PROMPT: Extract everything in the material from the line containing "farmers (106, 1035)" down to the line containing "cormorant [512, 417]", both of those lines included, and copy it out word for word.

MATERIALS PROVIDED:
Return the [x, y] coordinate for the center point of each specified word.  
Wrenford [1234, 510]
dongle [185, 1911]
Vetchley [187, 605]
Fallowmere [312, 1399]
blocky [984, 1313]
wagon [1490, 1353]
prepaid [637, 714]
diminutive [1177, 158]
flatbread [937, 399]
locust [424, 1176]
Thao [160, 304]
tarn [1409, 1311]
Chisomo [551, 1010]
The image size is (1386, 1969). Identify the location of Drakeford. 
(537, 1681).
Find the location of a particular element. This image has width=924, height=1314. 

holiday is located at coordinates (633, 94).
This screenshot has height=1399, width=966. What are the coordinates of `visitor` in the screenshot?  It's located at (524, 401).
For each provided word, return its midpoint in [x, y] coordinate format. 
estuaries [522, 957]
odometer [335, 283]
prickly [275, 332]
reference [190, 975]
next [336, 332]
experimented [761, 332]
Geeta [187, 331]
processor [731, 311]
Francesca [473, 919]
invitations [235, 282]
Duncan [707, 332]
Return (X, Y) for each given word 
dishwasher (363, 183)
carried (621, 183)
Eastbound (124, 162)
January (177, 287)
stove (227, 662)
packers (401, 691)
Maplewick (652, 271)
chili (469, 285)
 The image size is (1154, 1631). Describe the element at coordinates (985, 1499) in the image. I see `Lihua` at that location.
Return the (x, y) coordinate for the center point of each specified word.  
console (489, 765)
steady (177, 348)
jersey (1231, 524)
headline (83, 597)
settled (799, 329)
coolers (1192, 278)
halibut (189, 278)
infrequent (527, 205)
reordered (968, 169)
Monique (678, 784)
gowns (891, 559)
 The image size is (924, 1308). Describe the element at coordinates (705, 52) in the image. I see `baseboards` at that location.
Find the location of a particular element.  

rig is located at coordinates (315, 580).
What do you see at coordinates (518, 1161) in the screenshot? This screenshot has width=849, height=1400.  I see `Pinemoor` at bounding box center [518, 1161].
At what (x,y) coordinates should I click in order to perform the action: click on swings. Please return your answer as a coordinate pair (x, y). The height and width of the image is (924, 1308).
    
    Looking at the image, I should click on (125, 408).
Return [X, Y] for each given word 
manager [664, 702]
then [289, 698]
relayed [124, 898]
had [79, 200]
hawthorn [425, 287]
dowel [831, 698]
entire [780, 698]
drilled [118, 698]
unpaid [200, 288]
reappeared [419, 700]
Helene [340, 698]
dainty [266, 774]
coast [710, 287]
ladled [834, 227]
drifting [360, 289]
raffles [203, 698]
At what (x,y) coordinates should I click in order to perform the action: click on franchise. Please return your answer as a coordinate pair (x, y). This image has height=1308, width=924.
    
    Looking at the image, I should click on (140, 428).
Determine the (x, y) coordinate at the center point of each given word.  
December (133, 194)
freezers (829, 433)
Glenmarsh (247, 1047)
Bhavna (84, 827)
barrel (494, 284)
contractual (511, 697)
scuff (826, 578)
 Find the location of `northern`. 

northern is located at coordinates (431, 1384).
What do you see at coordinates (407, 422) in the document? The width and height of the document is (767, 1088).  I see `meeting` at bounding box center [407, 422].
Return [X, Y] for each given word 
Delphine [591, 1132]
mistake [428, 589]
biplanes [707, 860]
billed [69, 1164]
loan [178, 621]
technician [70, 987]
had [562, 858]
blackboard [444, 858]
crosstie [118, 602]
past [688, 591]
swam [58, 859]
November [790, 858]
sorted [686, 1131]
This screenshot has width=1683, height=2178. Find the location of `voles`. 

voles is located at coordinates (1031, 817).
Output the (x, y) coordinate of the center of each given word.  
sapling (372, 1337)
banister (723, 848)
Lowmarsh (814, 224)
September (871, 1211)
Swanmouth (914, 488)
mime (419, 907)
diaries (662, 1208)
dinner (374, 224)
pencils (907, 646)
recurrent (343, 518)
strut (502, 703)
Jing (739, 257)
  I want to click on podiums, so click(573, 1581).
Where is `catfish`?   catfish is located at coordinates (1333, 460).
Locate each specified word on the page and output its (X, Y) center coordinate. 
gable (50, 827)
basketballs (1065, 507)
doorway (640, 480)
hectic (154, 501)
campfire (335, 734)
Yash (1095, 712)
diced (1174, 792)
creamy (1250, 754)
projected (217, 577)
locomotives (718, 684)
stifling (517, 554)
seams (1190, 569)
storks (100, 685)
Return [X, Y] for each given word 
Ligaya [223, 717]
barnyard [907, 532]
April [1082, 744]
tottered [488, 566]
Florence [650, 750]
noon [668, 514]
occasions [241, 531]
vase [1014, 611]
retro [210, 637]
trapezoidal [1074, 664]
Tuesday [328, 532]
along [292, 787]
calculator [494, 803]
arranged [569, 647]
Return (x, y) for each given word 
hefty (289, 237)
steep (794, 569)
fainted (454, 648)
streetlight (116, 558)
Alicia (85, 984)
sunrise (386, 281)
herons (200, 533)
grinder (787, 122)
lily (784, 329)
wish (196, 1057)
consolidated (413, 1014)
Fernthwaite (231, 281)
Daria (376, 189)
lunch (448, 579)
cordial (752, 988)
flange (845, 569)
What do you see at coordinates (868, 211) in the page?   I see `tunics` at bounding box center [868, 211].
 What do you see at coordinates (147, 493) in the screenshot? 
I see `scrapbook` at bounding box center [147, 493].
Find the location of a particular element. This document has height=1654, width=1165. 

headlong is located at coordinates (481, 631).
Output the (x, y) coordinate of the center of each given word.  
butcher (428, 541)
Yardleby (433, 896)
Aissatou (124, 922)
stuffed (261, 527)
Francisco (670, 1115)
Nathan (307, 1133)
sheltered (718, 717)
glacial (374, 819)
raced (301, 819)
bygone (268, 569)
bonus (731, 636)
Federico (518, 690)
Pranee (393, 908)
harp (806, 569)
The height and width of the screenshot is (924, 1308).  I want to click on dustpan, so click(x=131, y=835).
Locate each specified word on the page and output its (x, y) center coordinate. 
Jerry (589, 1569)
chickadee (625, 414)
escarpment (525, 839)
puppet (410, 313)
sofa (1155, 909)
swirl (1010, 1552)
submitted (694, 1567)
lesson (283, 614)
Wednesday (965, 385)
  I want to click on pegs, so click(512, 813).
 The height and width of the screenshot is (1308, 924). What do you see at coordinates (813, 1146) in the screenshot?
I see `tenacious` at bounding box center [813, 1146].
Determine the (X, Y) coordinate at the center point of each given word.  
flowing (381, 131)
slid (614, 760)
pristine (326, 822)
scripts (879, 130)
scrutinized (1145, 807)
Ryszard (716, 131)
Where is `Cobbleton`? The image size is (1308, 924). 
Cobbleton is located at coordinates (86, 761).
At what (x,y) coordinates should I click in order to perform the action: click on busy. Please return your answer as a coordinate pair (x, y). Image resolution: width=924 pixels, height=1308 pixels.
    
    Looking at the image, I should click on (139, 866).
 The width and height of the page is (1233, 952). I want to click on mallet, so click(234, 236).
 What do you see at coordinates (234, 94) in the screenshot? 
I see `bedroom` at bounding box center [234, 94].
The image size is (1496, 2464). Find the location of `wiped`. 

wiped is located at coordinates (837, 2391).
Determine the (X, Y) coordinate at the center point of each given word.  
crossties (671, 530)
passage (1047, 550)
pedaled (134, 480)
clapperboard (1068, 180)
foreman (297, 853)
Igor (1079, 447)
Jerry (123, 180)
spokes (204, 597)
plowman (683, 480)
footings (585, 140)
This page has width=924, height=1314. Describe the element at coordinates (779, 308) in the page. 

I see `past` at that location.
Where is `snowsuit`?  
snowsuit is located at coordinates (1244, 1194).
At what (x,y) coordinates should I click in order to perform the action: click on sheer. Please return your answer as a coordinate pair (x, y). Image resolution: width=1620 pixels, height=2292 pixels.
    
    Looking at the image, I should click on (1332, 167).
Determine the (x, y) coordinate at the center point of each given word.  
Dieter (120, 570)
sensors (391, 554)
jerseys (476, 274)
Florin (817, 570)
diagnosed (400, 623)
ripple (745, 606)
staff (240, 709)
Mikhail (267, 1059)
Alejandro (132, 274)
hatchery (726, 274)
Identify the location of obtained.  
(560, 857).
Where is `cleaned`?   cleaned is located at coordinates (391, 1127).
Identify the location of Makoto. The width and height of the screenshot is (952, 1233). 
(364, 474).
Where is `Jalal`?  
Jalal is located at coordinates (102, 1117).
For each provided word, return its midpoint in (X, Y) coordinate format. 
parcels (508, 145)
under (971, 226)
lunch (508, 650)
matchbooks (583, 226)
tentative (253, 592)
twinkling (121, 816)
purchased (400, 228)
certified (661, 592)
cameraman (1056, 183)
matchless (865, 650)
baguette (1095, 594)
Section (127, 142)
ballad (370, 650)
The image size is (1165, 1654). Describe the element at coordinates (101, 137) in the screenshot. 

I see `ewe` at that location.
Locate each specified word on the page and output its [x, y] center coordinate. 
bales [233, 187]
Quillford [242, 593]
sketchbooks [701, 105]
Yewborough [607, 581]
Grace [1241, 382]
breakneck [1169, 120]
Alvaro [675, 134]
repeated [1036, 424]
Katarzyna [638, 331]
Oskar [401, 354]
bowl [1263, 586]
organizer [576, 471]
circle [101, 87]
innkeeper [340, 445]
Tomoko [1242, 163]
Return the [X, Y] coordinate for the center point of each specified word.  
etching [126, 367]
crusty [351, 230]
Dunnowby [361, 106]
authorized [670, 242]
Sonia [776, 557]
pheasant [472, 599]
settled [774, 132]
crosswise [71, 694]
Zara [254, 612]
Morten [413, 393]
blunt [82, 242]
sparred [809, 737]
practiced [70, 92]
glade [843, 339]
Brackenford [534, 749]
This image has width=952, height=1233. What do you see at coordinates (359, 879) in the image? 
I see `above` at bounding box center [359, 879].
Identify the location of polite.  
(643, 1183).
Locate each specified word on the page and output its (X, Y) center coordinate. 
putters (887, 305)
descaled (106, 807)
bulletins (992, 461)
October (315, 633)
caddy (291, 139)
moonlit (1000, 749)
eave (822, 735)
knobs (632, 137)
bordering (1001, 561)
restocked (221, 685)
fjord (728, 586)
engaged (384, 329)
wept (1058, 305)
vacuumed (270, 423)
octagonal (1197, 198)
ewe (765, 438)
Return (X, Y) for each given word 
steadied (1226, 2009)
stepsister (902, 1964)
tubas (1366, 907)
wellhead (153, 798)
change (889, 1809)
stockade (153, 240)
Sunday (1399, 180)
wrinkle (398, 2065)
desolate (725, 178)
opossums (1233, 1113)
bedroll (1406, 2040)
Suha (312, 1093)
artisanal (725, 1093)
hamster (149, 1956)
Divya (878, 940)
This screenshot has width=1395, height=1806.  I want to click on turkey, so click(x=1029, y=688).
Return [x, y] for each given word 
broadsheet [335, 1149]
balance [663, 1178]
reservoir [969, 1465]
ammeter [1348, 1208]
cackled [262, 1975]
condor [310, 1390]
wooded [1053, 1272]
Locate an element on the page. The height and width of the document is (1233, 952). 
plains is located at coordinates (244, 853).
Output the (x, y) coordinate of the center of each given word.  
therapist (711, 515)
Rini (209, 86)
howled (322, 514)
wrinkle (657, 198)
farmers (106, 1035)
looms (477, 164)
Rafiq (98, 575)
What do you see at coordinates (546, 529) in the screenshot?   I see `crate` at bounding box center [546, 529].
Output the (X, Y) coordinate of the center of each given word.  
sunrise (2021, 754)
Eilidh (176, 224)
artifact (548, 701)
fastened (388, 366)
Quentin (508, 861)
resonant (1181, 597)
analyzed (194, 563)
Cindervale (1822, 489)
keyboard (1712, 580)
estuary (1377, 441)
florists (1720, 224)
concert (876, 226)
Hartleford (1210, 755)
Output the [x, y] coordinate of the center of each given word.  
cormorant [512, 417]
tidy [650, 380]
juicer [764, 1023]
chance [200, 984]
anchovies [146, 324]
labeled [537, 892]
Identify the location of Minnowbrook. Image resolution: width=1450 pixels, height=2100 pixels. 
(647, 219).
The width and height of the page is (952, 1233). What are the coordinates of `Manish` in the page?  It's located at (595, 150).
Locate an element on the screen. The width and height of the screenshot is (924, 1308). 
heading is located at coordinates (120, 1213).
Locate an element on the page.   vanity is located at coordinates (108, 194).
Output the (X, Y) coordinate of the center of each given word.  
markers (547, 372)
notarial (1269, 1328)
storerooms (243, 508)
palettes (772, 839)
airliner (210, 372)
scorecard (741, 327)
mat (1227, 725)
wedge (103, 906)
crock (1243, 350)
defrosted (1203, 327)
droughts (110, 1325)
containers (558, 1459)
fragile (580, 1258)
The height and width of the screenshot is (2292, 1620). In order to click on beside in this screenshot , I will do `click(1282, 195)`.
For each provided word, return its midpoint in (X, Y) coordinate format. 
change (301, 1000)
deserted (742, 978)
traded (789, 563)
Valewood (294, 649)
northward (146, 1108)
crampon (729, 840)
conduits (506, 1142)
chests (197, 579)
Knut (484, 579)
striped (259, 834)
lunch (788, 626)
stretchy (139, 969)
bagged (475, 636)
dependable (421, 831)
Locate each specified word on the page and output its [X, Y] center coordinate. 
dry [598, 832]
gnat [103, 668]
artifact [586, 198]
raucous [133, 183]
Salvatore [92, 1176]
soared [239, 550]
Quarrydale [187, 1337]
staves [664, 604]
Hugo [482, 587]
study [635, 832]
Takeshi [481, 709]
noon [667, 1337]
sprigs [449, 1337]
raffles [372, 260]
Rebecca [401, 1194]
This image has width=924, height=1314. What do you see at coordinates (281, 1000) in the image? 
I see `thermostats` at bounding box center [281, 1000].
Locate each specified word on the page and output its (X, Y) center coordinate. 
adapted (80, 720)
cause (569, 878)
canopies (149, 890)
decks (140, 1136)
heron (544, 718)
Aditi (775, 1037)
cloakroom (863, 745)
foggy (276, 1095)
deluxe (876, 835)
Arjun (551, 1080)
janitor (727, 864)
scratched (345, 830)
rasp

EXERCISE ANSWER:
farmers (106, 1035)
looms (477, 164)
Rafiq (98, 575)
What do you see at coordinates (546, 529) in the screenshot?   I see `crate` at bounding box center [546, 529].
Output the (X, Y) coordinate of the center of each given word.  
sunrise (2021, 754)
Eilidh (176, 224)
artifact (548, 701)
fastened (388, 366)
Quentin (508, 861)
resonant (1181, 597)
analyzed (194, 563)
Cindervale (1822, 489)
keyboard (1712, 580)
estuary (1377, 441)
florists (1720, 224)
concert (876, 226)
Hartleford (1210, 755)
Output the [x, y] coordinate of the center of each given word.  
cormorant [512, 417]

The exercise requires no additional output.